* DATA UNDER STUDY *

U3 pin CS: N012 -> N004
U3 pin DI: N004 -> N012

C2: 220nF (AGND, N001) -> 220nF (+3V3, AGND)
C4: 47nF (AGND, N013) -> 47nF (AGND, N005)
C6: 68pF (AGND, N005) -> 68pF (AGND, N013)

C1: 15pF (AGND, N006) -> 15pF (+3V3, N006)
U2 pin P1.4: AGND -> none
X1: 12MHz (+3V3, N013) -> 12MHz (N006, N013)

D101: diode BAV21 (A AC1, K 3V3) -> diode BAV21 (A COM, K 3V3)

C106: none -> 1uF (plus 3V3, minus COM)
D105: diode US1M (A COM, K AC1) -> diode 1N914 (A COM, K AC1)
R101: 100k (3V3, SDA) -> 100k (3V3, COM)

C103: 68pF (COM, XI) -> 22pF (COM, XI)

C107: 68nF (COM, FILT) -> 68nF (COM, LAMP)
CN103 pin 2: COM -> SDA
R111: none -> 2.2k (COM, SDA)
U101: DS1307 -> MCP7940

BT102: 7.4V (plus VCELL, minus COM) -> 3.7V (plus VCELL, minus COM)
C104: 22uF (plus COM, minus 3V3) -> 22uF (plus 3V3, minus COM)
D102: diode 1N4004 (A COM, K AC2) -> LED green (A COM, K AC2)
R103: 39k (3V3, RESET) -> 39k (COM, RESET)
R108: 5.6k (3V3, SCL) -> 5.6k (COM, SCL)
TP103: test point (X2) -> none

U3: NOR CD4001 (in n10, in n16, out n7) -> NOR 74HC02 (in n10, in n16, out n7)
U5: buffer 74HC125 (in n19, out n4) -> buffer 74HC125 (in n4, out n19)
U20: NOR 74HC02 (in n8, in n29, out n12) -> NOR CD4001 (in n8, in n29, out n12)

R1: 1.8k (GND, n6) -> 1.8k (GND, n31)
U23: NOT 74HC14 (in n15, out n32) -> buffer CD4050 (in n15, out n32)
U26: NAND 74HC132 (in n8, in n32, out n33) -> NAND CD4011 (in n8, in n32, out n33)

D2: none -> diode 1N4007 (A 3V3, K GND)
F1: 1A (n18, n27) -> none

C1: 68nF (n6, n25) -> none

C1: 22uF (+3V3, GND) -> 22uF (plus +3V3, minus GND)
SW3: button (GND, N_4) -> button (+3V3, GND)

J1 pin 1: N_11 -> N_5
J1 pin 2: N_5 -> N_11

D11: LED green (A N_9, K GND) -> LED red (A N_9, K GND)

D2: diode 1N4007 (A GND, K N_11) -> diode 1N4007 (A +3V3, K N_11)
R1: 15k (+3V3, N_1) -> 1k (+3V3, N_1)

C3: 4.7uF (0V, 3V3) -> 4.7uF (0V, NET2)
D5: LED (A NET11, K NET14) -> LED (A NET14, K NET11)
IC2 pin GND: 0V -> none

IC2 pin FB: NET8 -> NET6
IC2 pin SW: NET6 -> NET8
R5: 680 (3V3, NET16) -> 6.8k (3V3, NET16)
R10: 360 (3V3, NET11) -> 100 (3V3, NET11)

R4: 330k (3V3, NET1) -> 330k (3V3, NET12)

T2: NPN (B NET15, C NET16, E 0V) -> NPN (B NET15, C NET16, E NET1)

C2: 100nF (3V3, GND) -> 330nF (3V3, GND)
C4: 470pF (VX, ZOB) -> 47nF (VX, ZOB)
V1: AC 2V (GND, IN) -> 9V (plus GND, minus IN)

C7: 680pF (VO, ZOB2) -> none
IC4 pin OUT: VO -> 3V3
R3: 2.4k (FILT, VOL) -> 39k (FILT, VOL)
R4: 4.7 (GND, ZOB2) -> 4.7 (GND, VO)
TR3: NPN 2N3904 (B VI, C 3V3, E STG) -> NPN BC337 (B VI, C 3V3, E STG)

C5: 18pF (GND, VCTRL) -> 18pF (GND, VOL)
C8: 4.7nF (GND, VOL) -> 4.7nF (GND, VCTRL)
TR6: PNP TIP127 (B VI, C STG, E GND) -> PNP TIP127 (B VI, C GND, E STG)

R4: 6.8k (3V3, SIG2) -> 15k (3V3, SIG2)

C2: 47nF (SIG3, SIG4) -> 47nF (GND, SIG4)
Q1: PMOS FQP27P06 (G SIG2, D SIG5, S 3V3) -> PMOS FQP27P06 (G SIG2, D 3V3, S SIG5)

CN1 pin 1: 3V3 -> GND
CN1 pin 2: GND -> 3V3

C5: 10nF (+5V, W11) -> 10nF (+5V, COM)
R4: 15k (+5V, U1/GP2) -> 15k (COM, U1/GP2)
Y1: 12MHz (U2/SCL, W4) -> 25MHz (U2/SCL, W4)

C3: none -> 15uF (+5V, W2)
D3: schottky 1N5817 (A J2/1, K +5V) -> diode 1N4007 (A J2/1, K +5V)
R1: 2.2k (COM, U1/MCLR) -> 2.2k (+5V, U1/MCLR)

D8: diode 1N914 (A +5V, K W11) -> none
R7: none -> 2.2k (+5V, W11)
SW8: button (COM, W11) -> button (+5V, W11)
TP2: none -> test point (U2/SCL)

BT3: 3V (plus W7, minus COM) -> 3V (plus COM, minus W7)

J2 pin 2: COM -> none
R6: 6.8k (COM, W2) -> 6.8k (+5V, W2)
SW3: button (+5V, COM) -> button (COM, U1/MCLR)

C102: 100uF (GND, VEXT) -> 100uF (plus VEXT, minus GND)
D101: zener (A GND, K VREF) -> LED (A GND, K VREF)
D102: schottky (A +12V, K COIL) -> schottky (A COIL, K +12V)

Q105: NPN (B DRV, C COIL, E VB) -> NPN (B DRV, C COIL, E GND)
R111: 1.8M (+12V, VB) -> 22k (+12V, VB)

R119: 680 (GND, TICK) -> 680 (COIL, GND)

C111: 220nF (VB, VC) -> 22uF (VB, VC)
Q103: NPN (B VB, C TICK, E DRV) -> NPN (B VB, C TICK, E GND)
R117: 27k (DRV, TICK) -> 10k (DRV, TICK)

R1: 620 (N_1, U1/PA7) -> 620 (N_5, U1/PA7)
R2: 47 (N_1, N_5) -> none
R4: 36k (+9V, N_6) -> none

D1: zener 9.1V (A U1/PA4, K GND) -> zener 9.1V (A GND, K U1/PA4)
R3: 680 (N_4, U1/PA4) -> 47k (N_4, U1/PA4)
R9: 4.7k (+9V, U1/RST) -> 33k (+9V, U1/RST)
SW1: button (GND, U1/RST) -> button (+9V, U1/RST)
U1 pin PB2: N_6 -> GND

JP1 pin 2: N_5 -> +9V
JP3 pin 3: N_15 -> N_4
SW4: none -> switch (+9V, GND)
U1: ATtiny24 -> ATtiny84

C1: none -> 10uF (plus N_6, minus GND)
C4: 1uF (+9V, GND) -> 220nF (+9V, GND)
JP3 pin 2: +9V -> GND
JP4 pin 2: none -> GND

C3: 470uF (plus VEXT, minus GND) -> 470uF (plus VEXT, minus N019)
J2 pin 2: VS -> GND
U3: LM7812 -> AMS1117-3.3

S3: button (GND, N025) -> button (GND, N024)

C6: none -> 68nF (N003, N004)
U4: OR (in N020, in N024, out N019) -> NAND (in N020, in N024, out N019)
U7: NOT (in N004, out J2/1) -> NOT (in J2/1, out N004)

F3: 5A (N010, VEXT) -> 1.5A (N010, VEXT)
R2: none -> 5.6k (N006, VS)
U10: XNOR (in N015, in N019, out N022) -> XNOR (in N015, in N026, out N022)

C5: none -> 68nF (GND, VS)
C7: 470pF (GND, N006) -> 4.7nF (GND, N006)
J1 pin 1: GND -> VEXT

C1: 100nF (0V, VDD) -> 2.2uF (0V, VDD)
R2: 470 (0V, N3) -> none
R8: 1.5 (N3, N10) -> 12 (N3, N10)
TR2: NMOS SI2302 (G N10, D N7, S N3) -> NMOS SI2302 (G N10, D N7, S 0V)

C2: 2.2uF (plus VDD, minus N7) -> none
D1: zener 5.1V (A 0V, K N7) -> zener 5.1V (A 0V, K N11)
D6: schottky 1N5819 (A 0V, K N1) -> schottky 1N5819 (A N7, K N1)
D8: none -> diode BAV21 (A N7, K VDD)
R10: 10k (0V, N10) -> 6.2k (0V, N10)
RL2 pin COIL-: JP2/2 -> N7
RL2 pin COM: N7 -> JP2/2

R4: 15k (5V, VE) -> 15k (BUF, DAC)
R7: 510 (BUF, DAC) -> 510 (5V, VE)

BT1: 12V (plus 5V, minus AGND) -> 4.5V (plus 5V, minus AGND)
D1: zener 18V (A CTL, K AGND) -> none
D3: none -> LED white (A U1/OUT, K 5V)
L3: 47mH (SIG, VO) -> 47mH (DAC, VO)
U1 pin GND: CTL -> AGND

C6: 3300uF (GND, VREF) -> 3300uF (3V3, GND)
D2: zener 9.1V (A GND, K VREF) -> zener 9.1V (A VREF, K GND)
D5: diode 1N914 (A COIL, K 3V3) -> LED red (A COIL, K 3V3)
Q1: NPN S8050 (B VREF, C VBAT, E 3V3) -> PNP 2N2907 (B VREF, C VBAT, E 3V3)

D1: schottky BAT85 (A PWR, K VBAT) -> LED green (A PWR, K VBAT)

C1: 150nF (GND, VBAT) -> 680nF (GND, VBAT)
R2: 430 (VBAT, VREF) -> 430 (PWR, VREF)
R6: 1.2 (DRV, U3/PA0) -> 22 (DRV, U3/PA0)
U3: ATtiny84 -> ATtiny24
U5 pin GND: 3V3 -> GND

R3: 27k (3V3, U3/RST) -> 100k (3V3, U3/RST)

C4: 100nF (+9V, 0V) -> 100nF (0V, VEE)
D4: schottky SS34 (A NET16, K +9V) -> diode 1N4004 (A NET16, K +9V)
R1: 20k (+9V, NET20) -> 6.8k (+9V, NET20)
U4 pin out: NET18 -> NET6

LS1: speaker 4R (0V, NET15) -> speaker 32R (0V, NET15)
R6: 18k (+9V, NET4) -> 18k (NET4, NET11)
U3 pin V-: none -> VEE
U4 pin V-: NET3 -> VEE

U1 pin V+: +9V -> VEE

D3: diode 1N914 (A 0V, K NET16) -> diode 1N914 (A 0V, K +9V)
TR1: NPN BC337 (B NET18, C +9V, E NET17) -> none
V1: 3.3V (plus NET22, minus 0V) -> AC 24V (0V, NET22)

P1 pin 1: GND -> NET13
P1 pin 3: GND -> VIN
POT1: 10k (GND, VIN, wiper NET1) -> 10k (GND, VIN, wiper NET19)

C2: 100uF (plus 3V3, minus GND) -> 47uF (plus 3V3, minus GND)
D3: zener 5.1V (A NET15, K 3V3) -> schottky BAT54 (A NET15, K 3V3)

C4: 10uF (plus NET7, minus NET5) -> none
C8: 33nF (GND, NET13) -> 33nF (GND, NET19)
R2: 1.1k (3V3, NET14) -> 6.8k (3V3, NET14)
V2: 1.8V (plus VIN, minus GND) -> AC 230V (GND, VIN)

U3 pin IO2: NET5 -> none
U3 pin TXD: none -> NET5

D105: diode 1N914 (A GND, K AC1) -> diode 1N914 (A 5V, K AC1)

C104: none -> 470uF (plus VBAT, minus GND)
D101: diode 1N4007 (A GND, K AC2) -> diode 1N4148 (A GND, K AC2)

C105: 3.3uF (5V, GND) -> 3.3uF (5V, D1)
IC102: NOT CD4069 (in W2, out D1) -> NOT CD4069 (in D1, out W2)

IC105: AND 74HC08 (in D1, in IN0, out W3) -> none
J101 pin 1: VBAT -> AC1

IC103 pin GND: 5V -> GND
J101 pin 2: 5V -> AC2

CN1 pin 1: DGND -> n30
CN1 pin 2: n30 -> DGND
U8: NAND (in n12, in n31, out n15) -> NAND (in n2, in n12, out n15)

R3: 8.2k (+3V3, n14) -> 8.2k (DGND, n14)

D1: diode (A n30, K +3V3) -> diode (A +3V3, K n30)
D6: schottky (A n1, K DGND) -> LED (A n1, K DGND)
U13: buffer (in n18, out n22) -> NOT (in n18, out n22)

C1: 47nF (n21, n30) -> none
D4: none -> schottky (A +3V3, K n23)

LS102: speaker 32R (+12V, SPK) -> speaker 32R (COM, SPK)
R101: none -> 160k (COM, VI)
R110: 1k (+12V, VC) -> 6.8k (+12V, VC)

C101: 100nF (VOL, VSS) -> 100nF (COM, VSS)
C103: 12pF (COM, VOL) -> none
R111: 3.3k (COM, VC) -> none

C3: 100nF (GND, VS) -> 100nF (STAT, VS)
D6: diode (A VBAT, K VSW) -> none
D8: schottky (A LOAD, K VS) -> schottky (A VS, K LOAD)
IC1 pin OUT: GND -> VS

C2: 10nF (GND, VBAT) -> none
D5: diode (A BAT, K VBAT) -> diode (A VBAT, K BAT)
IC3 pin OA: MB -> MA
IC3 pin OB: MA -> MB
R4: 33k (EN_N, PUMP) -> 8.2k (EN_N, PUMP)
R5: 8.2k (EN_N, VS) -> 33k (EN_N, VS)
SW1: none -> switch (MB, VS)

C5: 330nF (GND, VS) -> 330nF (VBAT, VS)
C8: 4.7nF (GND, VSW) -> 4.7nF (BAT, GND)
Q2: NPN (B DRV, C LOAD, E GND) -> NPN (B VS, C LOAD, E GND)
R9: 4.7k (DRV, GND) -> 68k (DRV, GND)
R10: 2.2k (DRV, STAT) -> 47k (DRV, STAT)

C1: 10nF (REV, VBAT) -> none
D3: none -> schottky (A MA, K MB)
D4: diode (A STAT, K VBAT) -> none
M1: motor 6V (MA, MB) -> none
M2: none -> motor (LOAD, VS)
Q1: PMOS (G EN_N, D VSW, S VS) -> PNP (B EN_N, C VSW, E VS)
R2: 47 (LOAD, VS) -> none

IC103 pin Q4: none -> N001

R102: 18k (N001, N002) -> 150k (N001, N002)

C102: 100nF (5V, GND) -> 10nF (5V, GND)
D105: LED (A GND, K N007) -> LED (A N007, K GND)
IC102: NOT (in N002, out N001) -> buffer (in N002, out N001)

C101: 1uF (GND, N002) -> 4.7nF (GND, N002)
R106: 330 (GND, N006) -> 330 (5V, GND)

* WHAT THE TASK REQUIRES *
Write out exactly the lines above from the line with "D101: zener (A" through the line with "R2: 47 (N_1, N_5) -> none", both of them included, and leave out all other lines.

* WRITTEN REPLY *
D101: zener (A GND, K VREF) -> LED (A GND, K VREF)
D102: schottky (A +12V, K COIL) -> schottky (A COIL, K +12V)

Q105: NPN (B DRV, C COIL, E VB) -> NPN (B DRV, C COIL, E GND)
R111: 1.8M (+12V, VB) -> 22k (+12V, VB)

R119: 680 (GND, TICK) -> 680 (COIL, GND)

C111: 220nF (VB, VC) -> 22uF (VB, VC)
Q103: NPN (B VB, C TICK, E DRV) -> NPN (B VB, C TICK, E GND)
R117: 27k (DRV, TICK) -> 10k (DRV, TICK)

R1: 620 (N_1, U1/PA7) -> 620 (N_5, U1/PA7)
R2: 47 (N_1, N_5) -> none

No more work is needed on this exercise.